*Task prompt*: The word to look for is "black". Report every line of the entries below that has it.

Stored records:
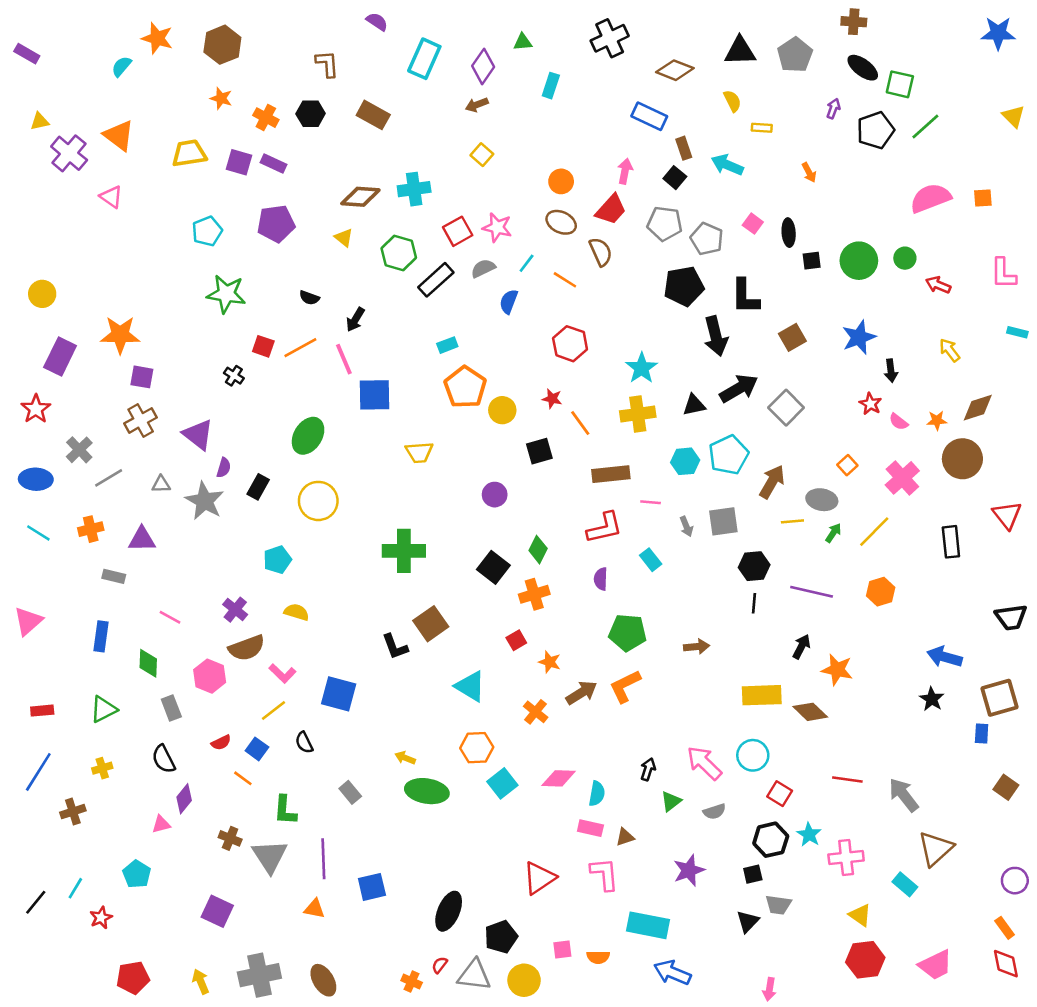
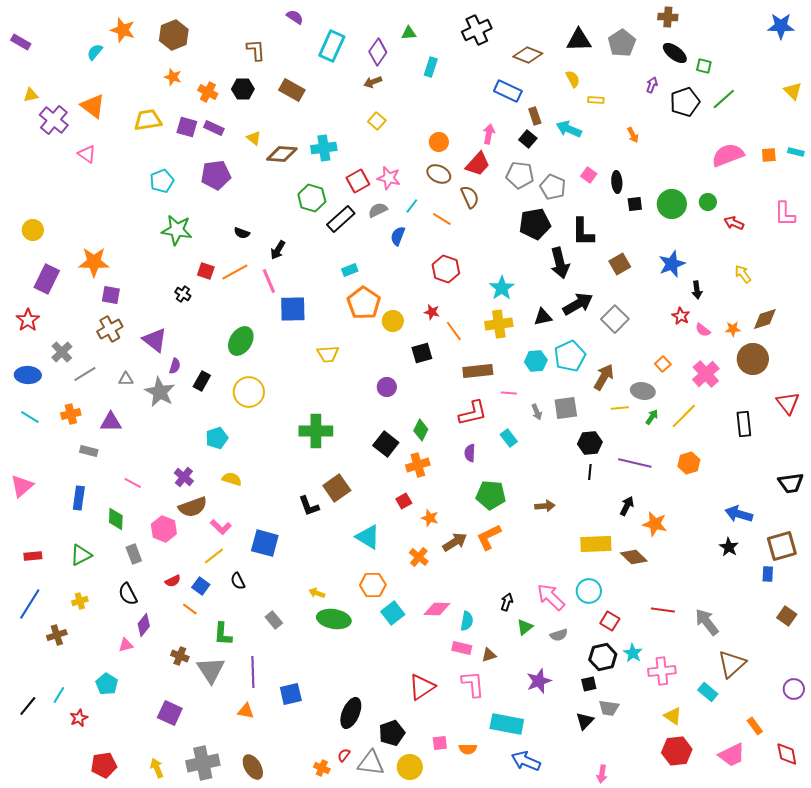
green square: (900, 84) -> (704, 66), size x0.7
yellow triangle: (344, 238) -> (254, 138), moved
cyan rectangle: (1017, 332) -> (796, 152), moved
orange rectangle: (1005, 928) -> (755, 726), moved

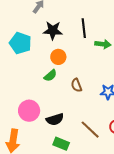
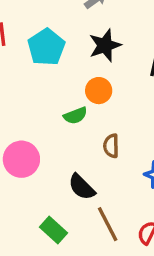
black star: (53, 30) -> (105, 45), turned 30
black semicircle: (55, 119) -> (82, 187), moved, turned 42

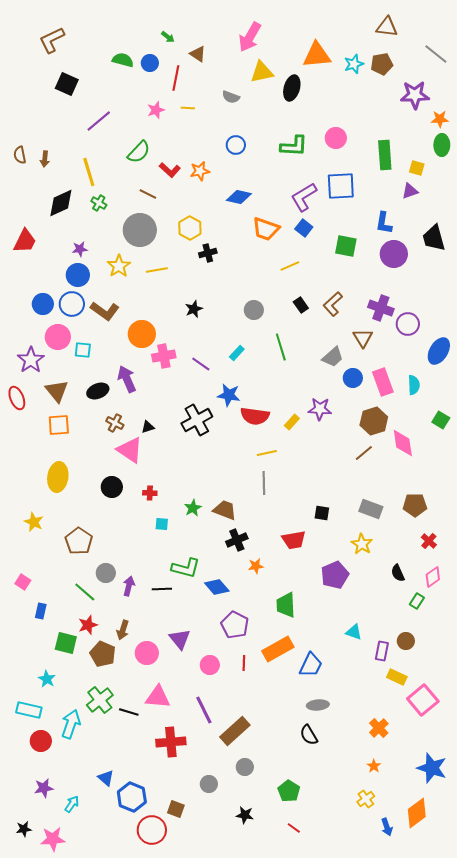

*Response to the exercise*:
black star: (53, 30) -> (105, 45), turned 30
black semicircle: (55, 119) -> (82, 187), moved, turned 42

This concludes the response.